--- YOUR OBJECTIVE ---
Images do not belong in the copy. Retype all the entries below exactly.
[RECORDED DATA Boundary: Start]
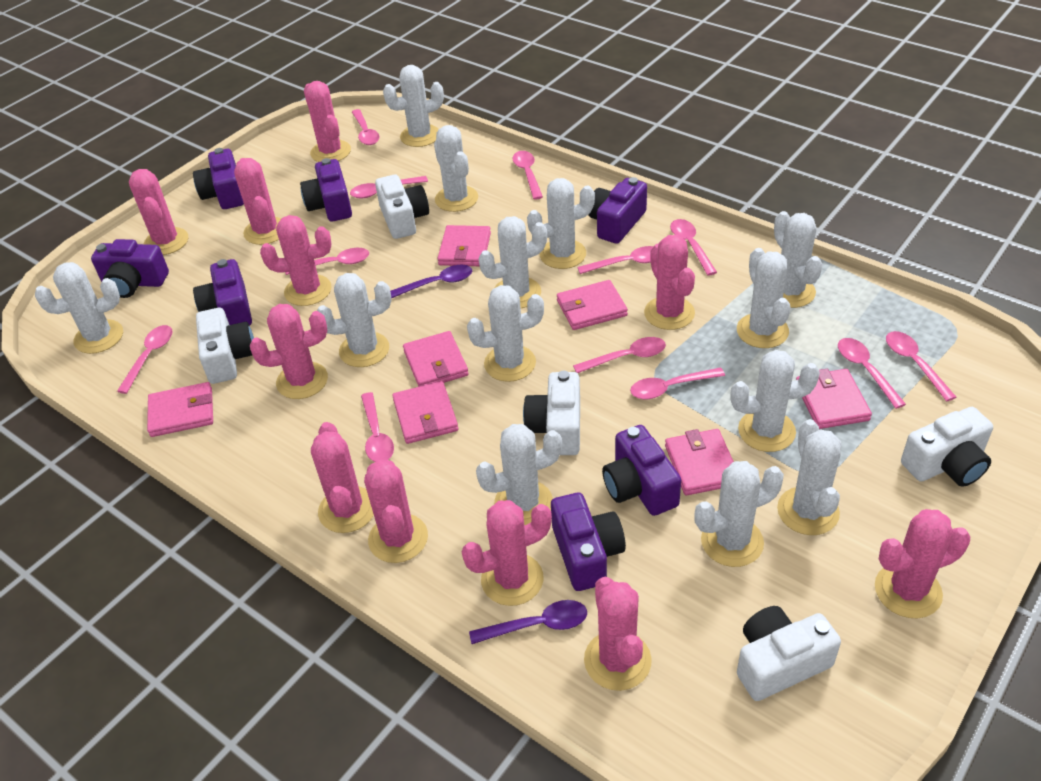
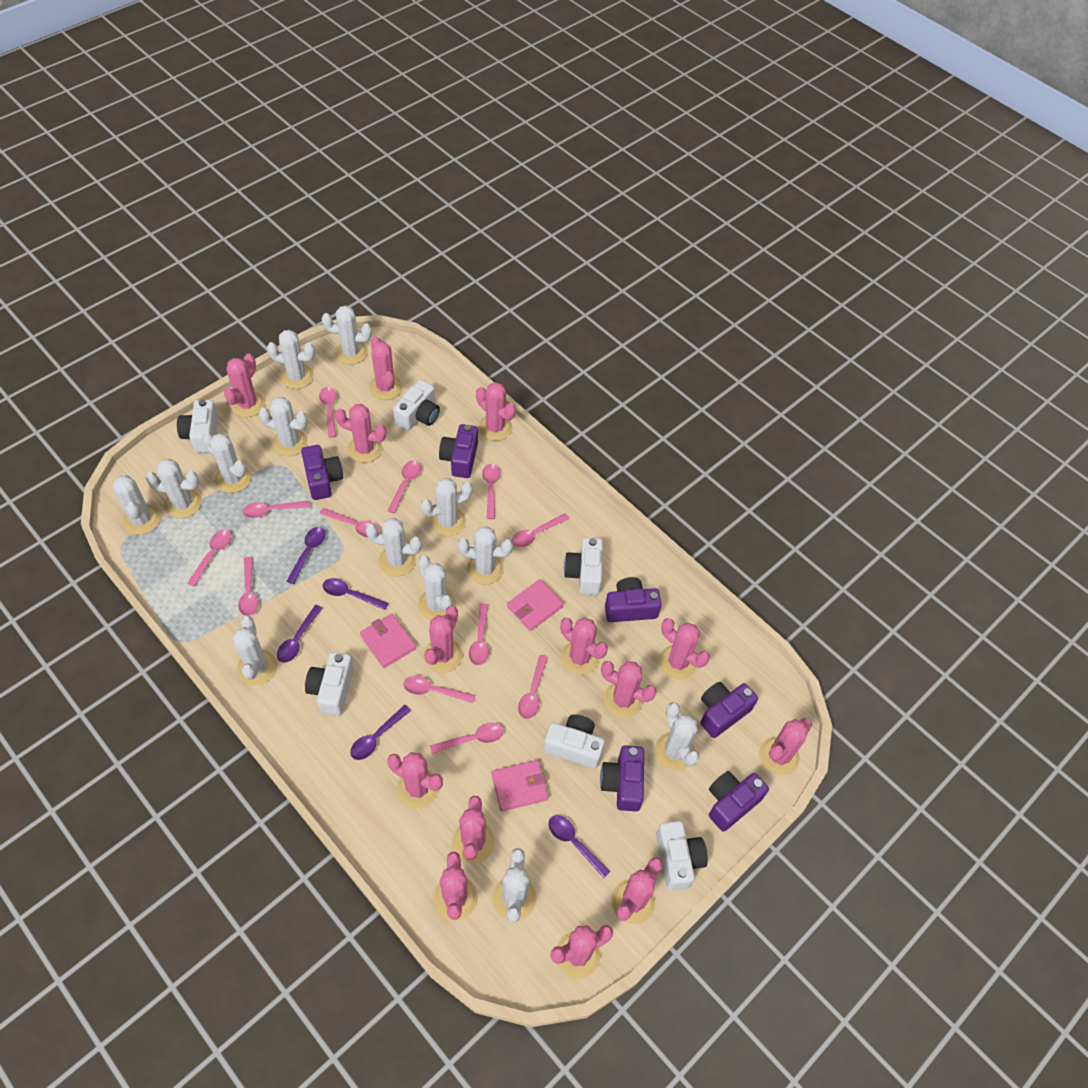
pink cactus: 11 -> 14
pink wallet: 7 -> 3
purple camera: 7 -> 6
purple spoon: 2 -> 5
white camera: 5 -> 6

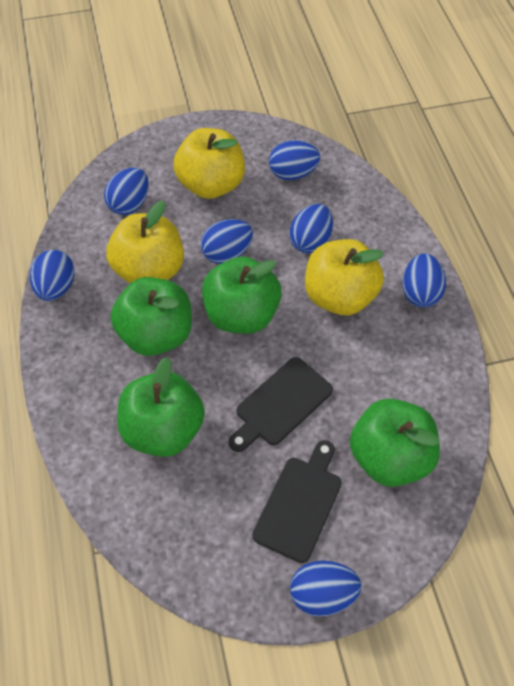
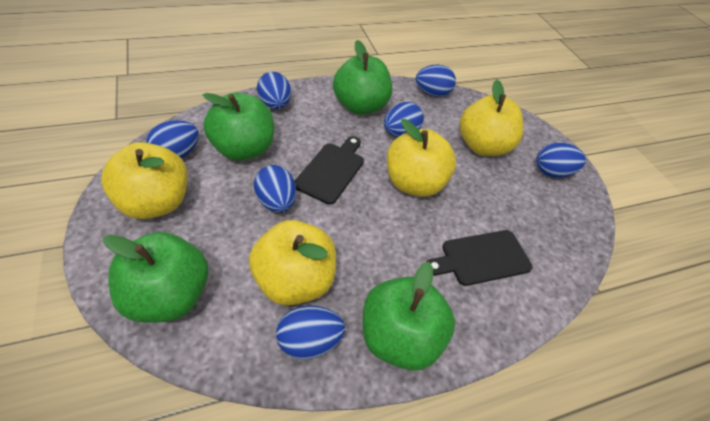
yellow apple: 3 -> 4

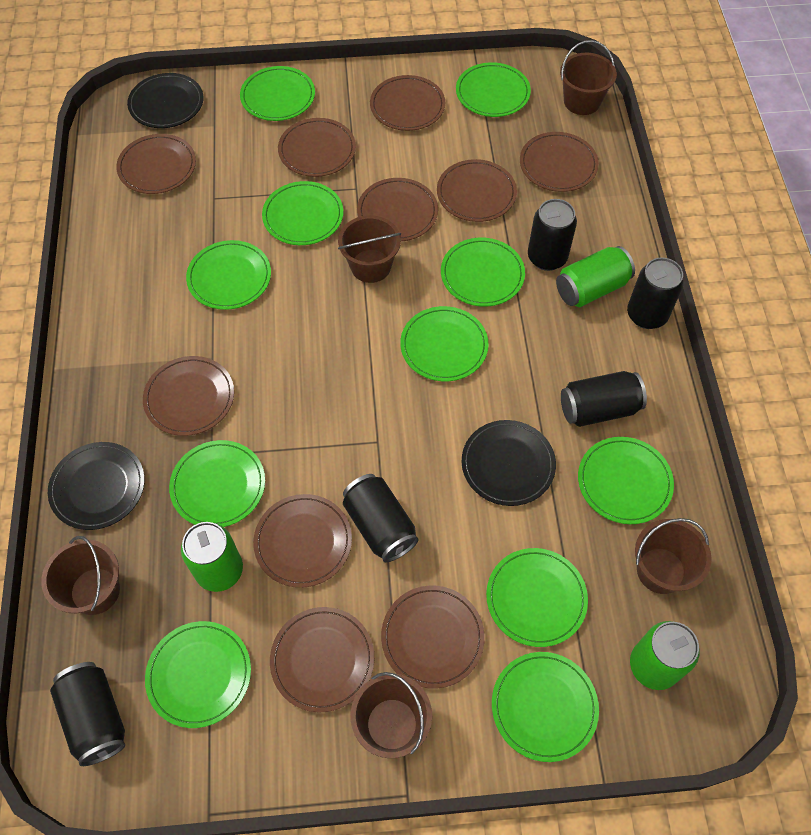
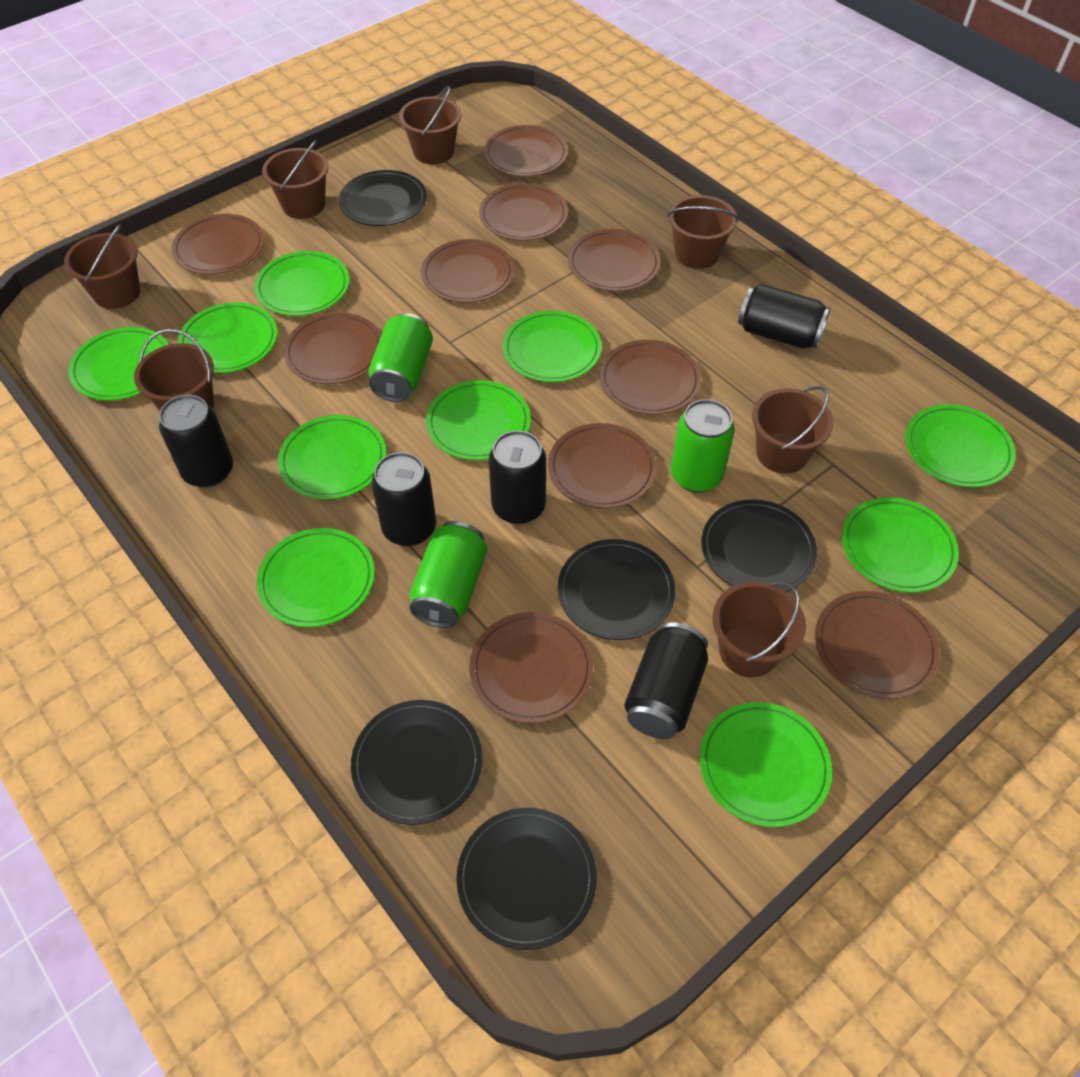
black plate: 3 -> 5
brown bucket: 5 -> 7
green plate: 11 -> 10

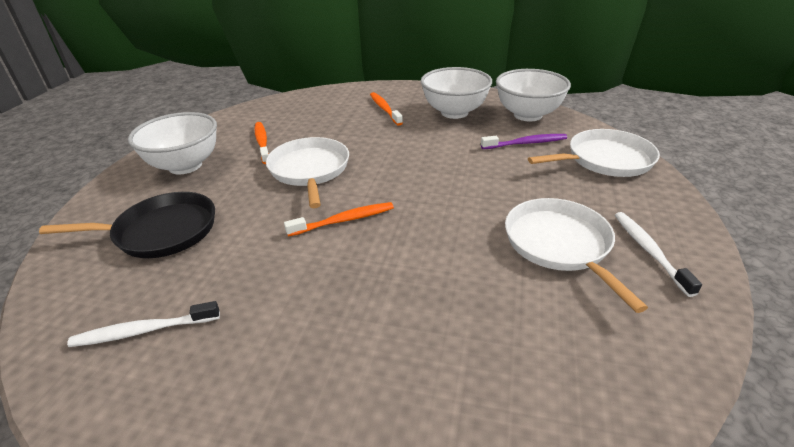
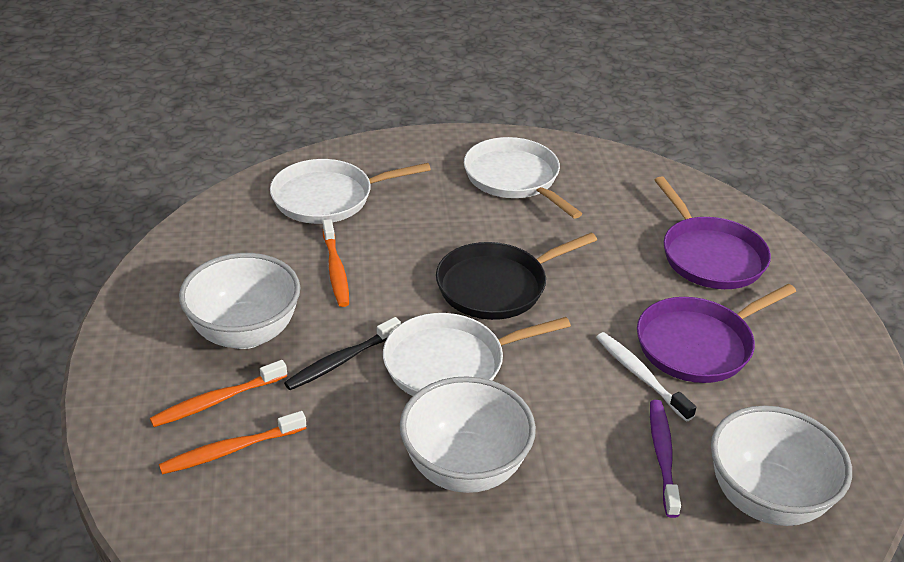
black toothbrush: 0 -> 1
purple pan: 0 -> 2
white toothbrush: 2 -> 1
[RECORDED DATA Boundary: End]
--- EXERCISE ANSWER ---
pink cactus: 11 -> 14
pink wallet: 7 -> 3
purple camera: 7 -> 6
purple spoon: 2 -> 5
white camera: 5 -> 6

yellow apple: 3 -> 4

black plate: 3 -> 5
brown bucket: 5 -> 7
green plate: 11 -> 10

black toothbrush: 0 -> 1
purple pan: 0 -> 2
white toothbrush: 2 -> 1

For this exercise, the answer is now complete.